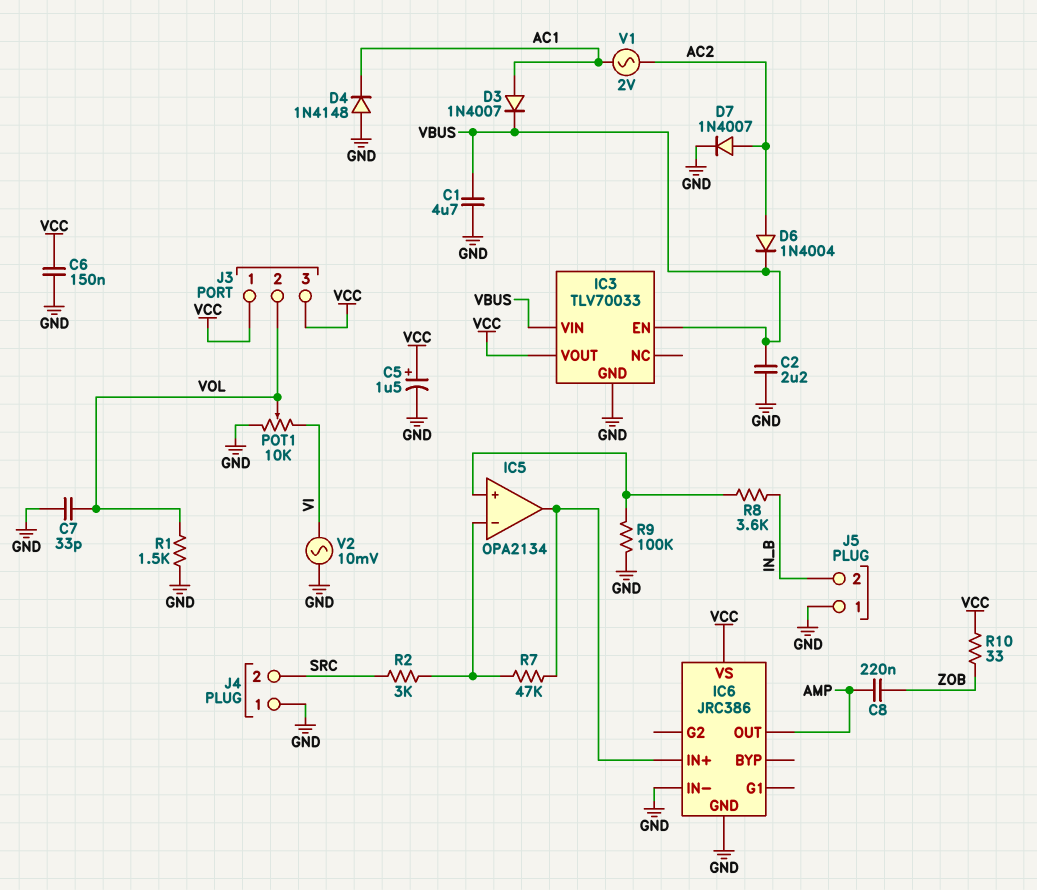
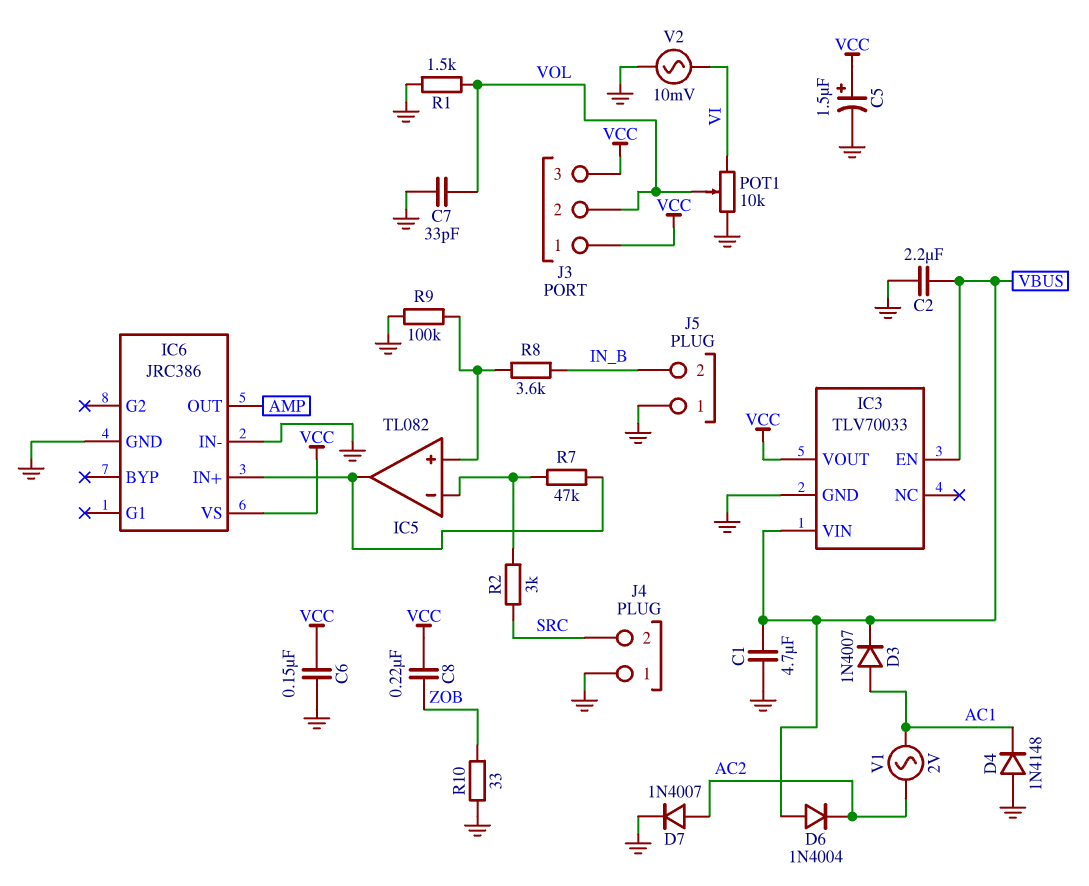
C8: 220nF (AMP, ZOB) -> 220nF (VCC, ZOB)
D6: diode 1N4004 (A AC2, K VBUS) -> diode 1N4004 (A VBUS, K AC2)
IC5: OPA2134 -> TL082
R10: 33 (VCC, ZOB) -> 33 (GND, ZOB)

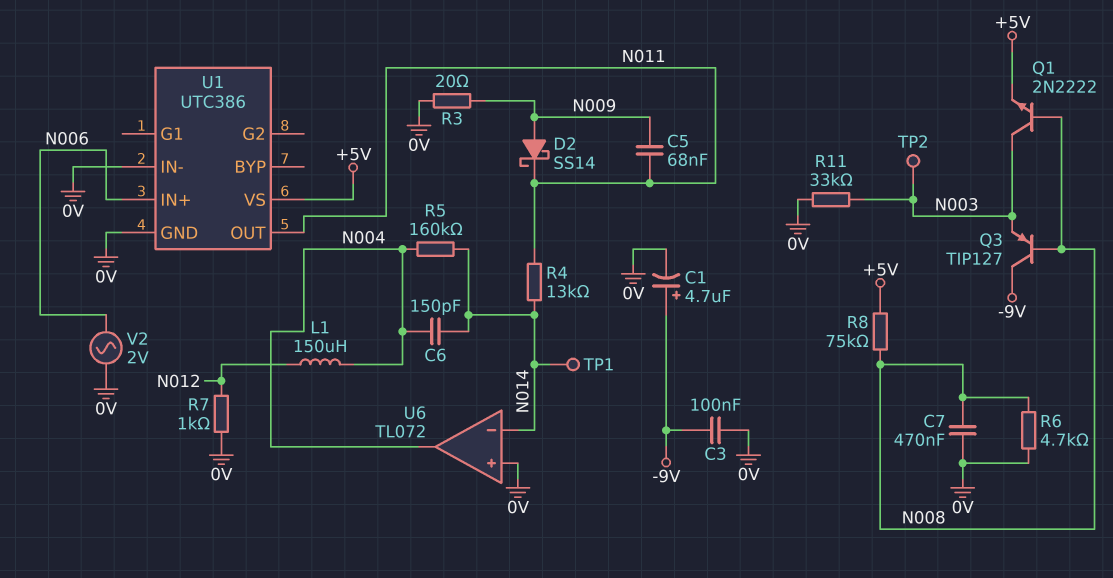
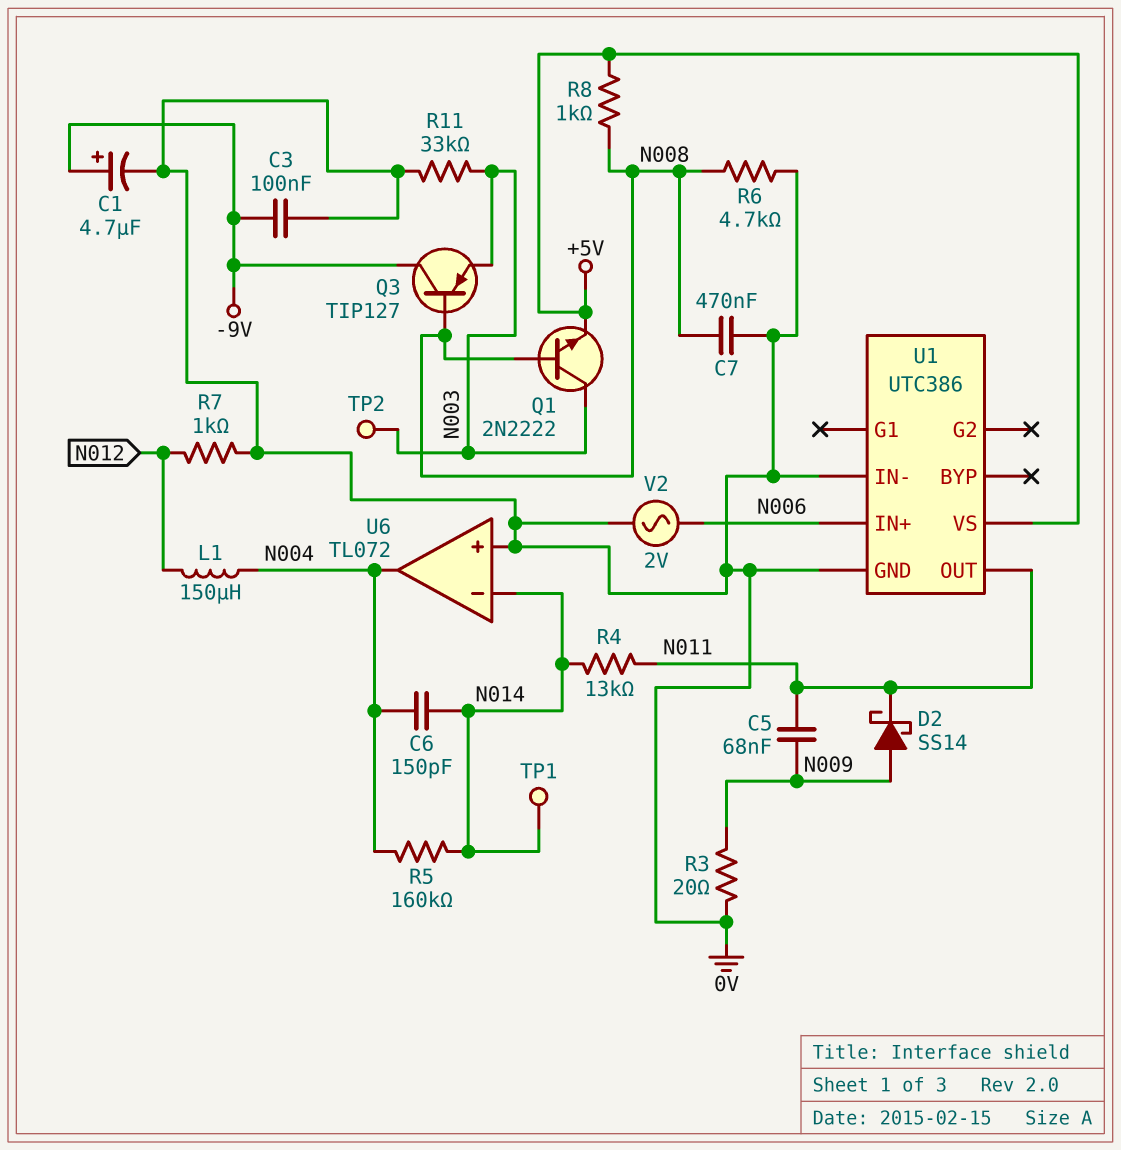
R8: 75k (+5V, N008) -> 1k (+5V, N008)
-=-=-=-=-
— Problem —
Without the pictures, write out every entry exactly as it appears.

— Reply to the task —
C8: 220nF (AMP, ZOB) -> 220nF (VCC, ZOB)
D6: diode 1N4004 (A AC2, K VBUS) -> diode 1N4004 (A VBUS, K AC2)
IC5: OPA2134 -> TL082
R10: 33 (VCC, ZOB) -> 33 (GND, ZOB)

R8: 75k (+5V, N008) -> 1k (+5V, N008)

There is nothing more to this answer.